YOUR TASK: Show every line in the records below that contains the word "VLOAD".

LISTED ENTRIES:
● ● ● ●

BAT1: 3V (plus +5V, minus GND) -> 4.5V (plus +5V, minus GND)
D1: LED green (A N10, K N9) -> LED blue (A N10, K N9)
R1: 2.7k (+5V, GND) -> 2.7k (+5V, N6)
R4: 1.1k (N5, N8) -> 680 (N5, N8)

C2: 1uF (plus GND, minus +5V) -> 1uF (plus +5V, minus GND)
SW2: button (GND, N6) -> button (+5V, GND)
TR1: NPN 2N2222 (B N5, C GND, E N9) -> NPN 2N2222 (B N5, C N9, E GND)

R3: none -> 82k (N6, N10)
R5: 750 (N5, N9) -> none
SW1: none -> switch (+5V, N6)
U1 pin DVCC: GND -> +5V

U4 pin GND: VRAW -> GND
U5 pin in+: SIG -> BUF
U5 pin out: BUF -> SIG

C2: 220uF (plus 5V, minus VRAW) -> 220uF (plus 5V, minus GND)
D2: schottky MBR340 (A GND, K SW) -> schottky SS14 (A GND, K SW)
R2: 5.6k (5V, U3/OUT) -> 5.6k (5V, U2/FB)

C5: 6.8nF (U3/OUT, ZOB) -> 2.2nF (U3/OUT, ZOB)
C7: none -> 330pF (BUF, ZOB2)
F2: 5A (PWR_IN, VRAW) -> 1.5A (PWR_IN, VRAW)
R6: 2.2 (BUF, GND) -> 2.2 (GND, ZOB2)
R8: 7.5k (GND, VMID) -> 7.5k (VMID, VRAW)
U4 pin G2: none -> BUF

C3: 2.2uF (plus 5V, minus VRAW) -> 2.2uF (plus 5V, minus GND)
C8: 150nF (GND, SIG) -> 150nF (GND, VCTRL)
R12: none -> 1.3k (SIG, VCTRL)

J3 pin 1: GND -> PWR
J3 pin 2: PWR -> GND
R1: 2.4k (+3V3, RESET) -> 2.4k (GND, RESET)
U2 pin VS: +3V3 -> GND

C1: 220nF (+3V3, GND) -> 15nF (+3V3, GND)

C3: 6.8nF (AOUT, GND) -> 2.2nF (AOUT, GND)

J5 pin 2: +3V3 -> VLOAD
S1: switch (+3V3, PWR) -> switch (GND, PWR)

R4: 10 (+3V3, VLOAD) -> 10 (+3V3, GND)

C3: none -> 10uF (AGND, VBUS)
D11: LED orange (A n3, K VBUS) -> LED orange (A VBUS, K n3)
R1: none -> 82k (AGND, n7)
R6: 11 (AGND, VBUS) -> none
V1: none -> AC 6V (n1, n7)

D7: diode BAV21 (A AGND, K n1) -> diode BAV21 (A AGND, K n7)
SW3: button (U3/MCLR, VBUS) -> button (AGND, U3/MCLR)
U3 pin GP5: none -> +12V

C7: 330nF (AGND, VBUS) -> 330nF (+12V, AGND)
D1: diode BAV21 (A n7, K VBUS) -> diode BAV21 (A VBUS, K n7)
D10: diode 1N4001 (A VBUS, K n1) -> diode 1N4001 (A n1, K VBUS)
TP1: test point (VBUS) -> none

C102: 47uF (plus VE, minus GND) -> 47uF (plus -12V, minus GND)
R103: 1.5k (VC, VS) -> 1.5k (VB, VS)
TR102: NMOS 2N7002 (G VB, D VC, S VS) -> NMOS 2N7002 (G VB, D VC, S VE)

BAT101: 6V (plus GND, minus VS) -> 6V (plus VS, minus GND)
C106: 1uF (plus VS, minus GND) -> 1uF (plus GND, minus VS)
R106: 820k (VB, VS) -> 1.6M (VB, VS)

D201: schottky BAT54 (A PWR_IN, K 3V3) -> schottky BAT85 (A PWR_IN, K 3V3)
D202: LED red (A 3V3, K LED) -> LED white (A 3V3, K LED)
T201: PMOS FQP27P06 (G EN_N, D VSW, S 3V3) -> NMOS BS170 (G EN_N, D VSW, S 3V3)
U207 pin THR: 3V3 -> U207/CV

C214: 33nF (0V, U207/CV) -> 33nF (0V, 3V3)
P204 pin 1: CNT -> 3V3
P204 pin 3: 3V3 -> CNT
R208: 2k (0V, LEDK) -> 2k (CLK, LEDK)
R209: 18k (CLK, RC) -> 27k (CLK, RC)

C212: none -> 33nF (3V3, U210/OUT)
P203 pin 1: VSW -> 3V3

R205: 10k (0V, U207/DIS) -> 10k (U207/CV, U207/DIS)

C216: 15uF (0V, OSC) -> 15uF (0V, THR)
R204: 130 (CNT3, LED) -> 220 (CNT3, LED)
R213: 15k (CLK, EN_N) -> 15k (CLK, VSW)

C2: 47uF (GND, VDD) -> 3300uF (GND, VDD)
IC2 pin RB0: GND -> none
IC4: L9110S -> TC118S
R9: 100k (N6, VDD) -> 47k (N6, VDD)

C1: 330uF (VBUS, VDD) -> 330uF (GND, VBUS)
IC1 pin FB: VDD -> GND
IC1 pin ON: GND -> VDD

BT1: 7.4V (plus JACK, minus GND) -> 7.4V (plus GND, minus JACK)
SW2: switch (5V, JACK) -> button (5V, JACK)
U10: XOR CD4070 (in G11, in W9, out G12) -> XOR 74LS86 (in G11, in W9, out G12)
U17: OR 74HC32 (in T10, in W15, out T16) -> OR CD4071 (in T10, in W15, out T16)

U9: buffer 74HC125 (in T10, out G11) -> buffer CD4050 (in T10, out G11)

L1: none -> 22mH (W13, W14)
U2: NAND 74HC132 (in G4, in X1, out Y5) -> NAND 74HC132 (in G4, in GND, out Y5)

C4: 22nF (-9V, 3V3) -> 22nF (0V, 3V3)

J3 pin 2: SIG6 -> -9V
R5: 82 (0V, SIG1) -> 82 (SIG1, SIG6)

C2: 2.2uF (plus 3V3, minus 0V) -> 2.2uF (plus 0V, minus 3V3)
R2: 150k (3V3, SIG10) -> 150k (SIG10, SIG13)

● ● ● ●

REPLY:
J5 pin 2: +3V3 -> VLOAD
R4: 10 (+3V3, VLOAD) -> 10 (+3V3, GND)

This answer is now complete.